(Source records)
****

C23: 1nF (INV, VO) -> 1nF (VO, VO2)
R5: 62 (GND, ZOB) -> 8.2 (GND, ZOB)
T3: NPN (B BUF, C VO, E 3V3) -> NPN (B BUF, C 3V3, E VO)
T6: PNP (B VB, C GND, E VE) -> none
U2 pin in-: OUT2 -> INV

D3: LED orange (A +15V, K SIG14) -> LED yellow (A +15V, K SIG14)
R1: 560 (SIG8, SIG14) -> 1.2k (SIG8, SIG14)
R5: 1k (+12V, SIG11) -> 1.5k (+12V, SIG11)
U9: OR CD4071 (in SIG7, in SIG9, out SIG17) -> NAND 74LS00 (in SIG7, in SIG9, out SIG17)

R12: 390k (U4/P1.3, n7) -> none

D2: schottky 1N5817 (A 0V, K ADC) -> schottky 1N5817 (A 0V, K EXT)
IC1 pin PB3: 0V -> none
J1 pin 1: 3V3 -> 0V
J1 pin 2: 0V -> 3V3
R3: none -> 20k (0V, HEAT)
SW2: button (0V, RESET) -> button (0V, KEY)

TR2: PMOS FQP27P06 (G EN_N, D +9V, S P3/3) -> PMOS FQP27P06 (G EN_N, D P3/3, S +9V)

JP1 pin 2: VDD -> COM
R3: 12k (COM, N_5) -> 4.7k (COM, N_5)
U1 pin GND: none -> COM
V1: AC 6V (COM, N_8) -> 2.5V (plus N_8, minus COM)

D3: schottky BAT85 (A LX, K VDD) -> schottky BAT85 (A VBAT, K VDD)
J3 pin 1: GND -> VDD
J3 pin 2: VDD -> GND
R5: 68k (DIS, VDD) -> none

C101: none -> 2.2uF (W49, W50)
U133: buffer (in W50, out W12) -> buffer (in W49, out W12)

****

WHAT THE TASK REQUIRES ▸
Transcribe all of the data exactly, leaving no line out.

EXERCISE SOLUTION ▸
C23: 1nF (INV, VO) -> 1nF (VO, VO2)
R5: 62 (GND, ZOB) -> 8.2 (GND, ZOB)
T3: NPN (B BUF, C VO, E 3V3) -> NPN (B BUF, C 3V3, E VO)
T6: PNP (B VB, C GND, E VE) -> none
U2 pin in-: OUT2 -> INV

D3: LED orange (A +15V, K SIG14) -> LED yellow (A +15V, K SIG14)
R1: 560 (SIG8, SIG14) -> 1.2k (SIG8, SIG14)
R5: 1k (+12V, SIG11) -> 1.5k (+12V, SIG11)
U9: OR CD4071 (in SIG7, in SIG9, out SIG17) -> NAND 74LS00 (in SIG7, in SIG9, out SIG17)

R12: 390k (U4/P1.3, n7) -> none

D2: schottky 1N5817 (A 0V, K ADC) -> schottky 1N5817 (A 0V, K EXT)
IC1 pin PB3: 0V -> none
J1 pin 1: 3V3 -> 0V
J1 pin 2: 0V -> 3V3
R3: none -> 20k (0V, HEAT)
SW2: button (0V, RESET) -> button (0V, KEY)

TR2: PMOS FQP27P06 (G EN_N, D +9V, S P3/3) -> PMOS FQP27P06 (G EN_N, D P3/3, S +9V)

JP1 pin 2: VDD -> COM
R3: 12k (COM, N_5) -> 4.7k (COM, N_5)
U1 pin GND: none -> COM
V1: AC 6V (COM, N_8) -> 2.5V (plus N_8, minus COM)

D3: schottky BAT85 (A LX, K VDD) -> schottky BAT85 (A VBAT, K VDD)
J3 pin 1: GND -> VDD
J3 pin 2: VDD -> GND
R5: 68k (DIS, VDD) -> none

C101: none -> 2.2uF (W49, W50)
U133: buffer (in W50, out W12) -> buffer (in W49, out W12)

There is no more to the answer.